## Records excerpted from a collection
== Segment start ==

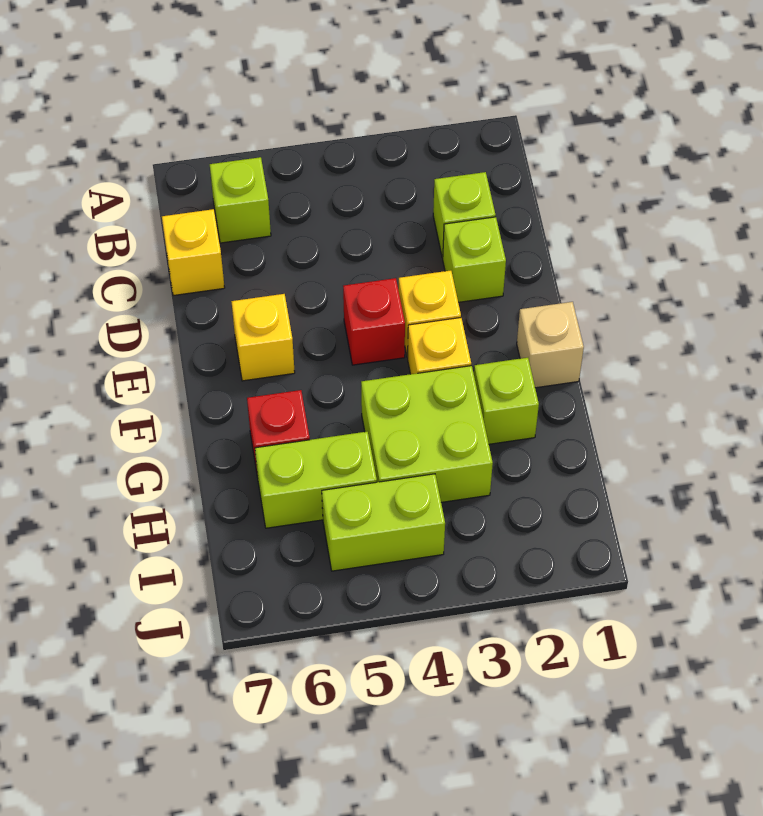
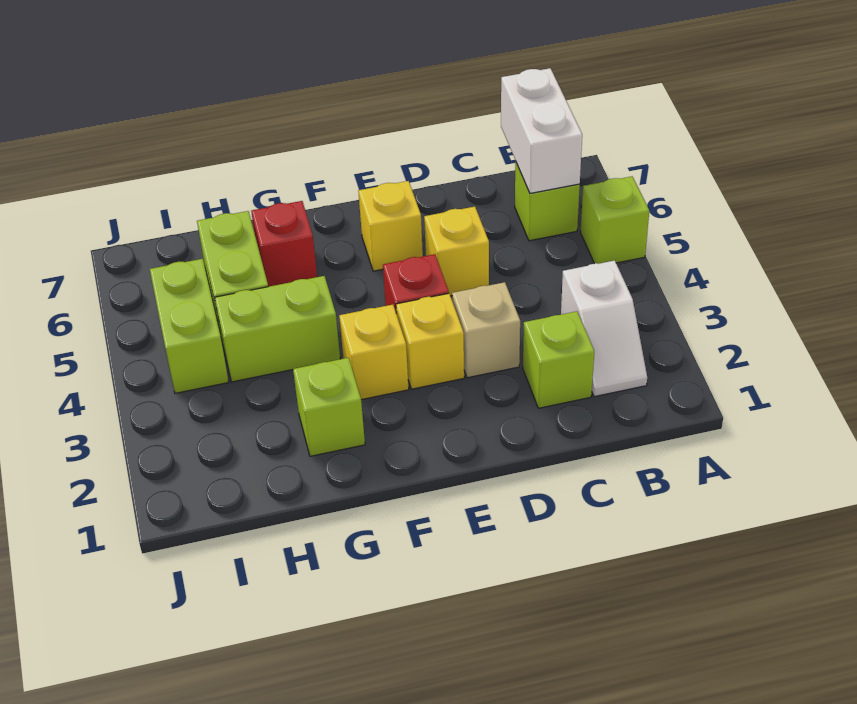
none -> white slope B2:B3 level 1 top 3
none -> white brick B6:B7 level 2
yellow brick C7 level 1 -> yellow brick D5 level 1
lime brick D2 level 1 -> lime brick A5 level 1
tan brick F1 level 1 -> tan brick D3 level 1
lime brick G3:H4 level 1 -> lime brick G4:H4 level 1

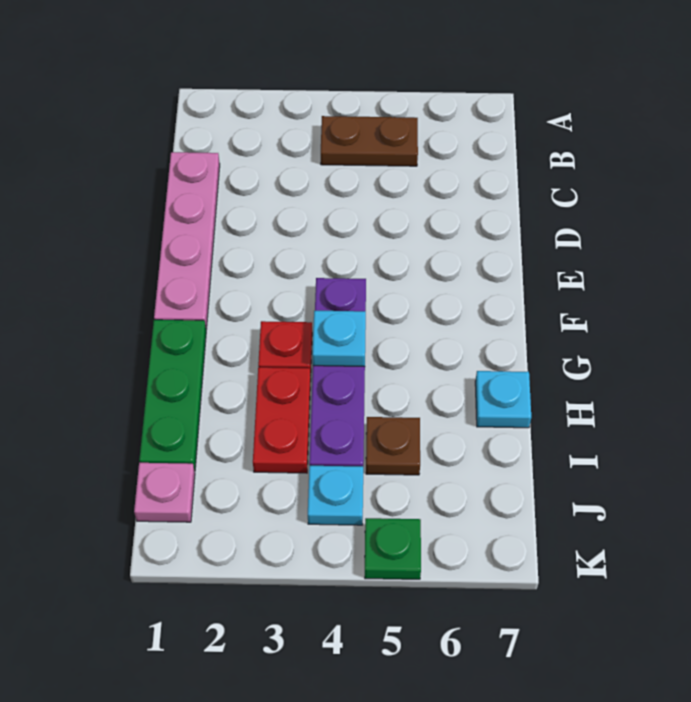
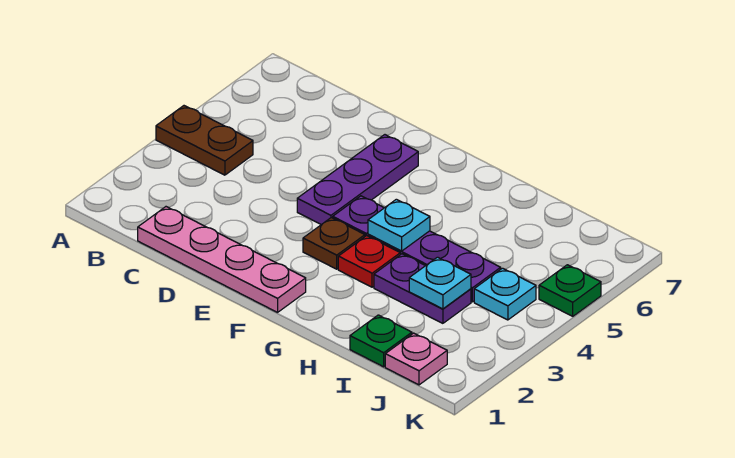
brown plate B4:B5 level 1 -> brown plate A4:B4 level 1
none -> purple plate E4:E6 level 1
green plate G1:I1 level 1 -> green plate I1 level 1
red plate H3:I3 level 1 -> purple plate H3:I3 level 1
cyan plate H7 level 1 -> cyan plate I3 level 2
brown plate I5 level 1 -> brown plate F3 level 1

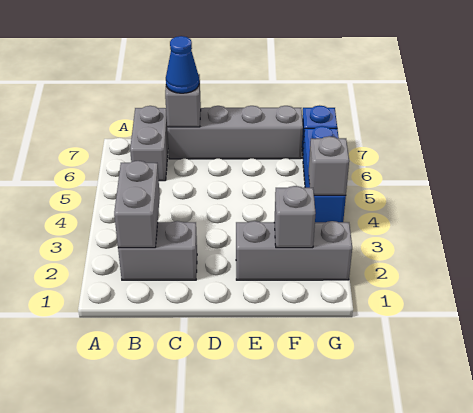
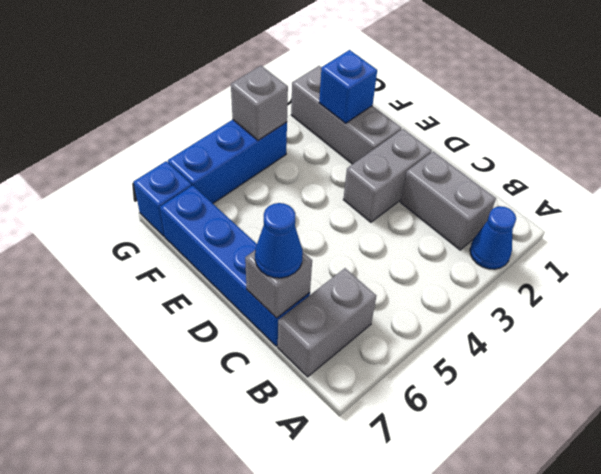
none -> blue cone A2 level 1
grey brick B2:B3 level 2 -> grey brick D2:D3 level 1
grey brick C7:F7 level 1 -> blue brick C7:F7 level 1
grey brick F2 level 2 -> blue brick F2 level 2

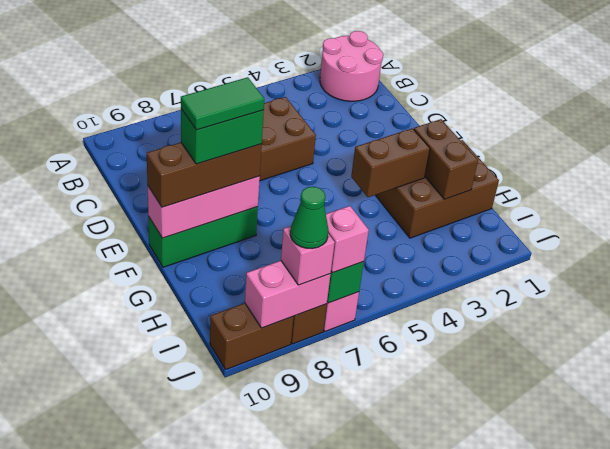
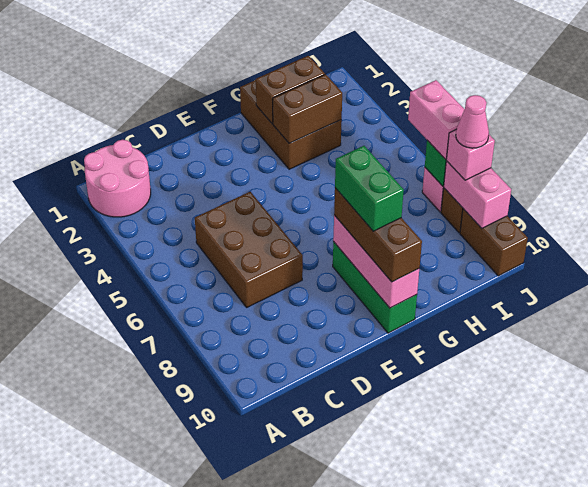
green tile F8:F9 level 5 -> none
brown brick G3:G4 level 2 -> brown brick G3:H3 level 2
pink brick J7 level 3 -> pink brick J6:J7 level 3
green cone J8 level 4 -> pink cone J8 level 4

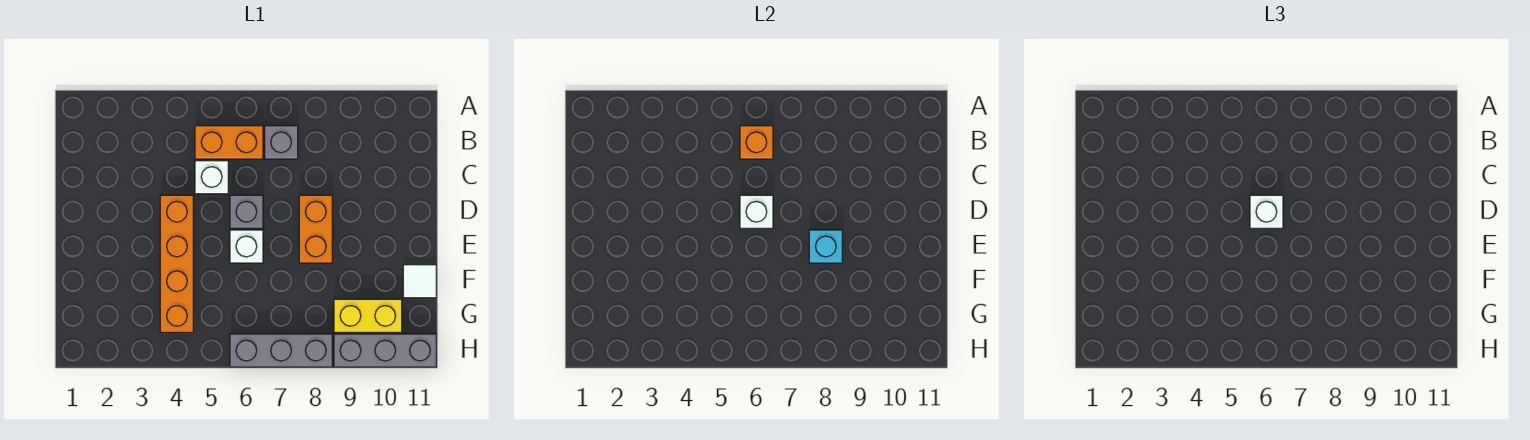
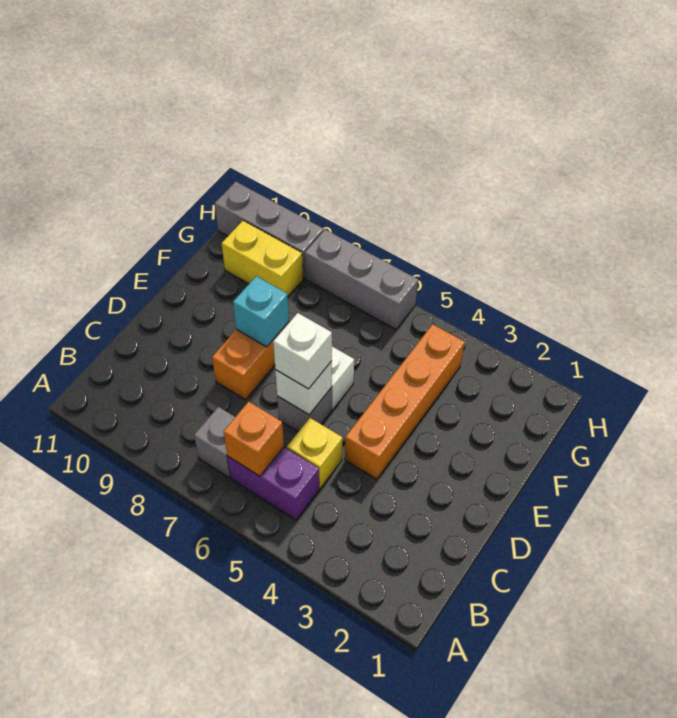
orange brick B5:B6 level 1 -> purple brick B5:B6 level 1
white brick C5 level 1 -> yellow brick C5 level 1
white tile F11 level 1 -> none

== Segment end ==

## EXERCISE AIM
Would you set down the records exactly, with no pictures included?

## RESULT OF THIS EXERCISE
none -> white slope B2:B3 level 1 top 3
none -> white brick B6:B7 level 2
yellow brick C7 level 1 -> yellow brick D5 level 1
lime brick D2 level 1 -> lime brick A5 level 1
tan brick F1 level 1 -> tan brick D3 level 1
lime brick G3:H4 level 1 -> lime brick G4:H4 level 1

brown plate B4:B5 level 1 -> brown plate A4:B4 level 1
none -> purple plate E4:E6 level 1
green plate G1:I1 level 1 -> green plate I1 level 1
red plate H3:I3 level 1 -> purple plate H3:I3 level 1
cyan plate H7 level 1 -> cyan plate I3 level 2
brown plate I5 level 1 -> brown plate F3 level 1

none -> blue cone A2 level 1
grey brick B2:B3 level 2 -> grey brick D2:D3 level 1
grey brick C7:F7 level 1 -> blue brick C7:F7 level 1
grey brick F2 level 2 -> blue brick F2 level 2

green tile F8:F9 level 5 -> none
brown brick G3:G4 level 2 -> brown brick G3:H3 level 2
pink brick J7 level 3 -> pink brick J6:J7 level 3
green cone J8 level 4 -> pink cone J8 level 4

orange brick B5:B6 level 1 -> purple brick B5:B6 level 1
white brick C5 level 1 -> yellow brick C5 level 1
white tile F11 level 1 -> none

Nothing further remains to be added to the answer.